Problem:
Starting at the line that contains "purple brick C9:C10", return every line through the end of the entries below, exactly and with nothing else.

[Scene edit records]
>>>

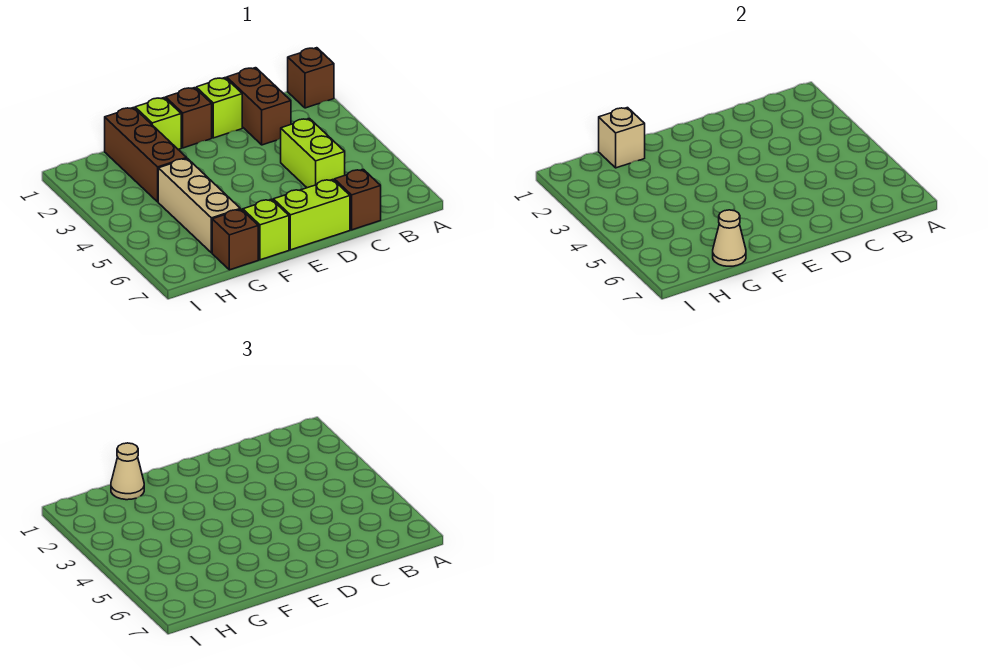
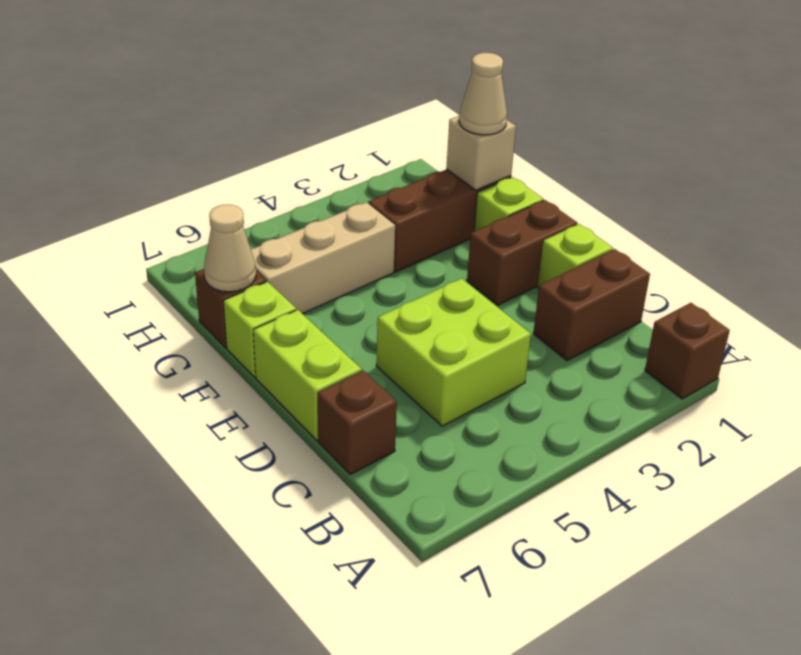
lime brick C4:C5 level 1 -> lime brick C4:D5 level 1
brown brick E1 level 1 -> brown brick E1:E2 level 1

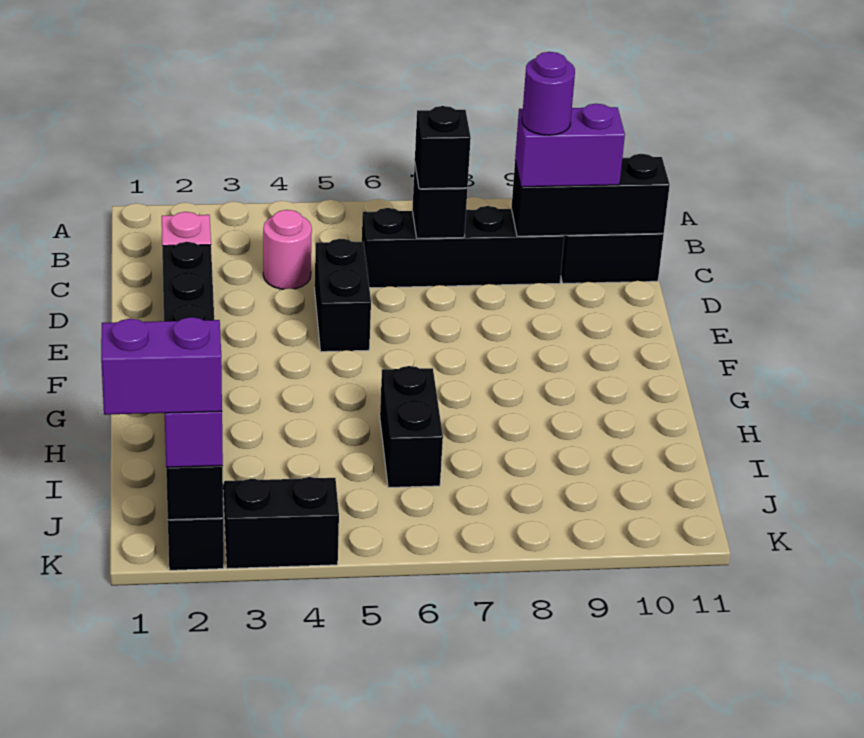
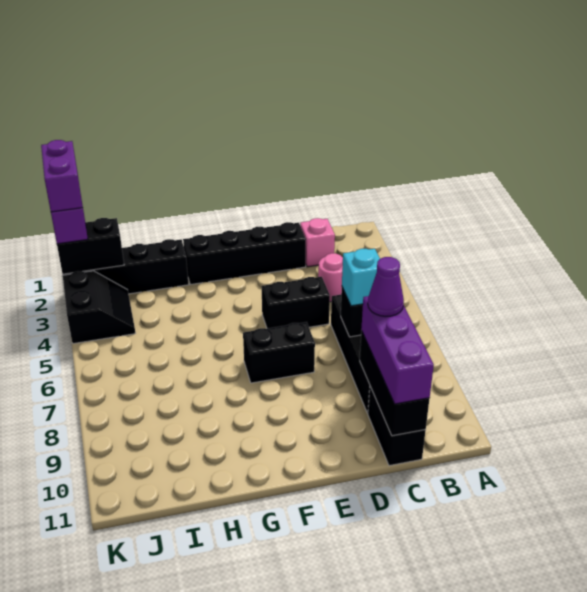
black brick C7 level 3 -> cyan brick C7 level 3
purple brick C9:C10 level 3 -> purple brick C9:C11 level 3
purple round brick C9 level 4 -> purple cone C9 level 4
black brick H6:I6 level 1 -> black brick E7:F7 level 1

<<<

Answer space:
purple brick C9:C10 level 3 -> purple brick C9:C11 level 3
purple round brick C9 level 4 -> purple cone C9 level 4
black brick H6:I6 level 1 -> black brick E7:F7 level 1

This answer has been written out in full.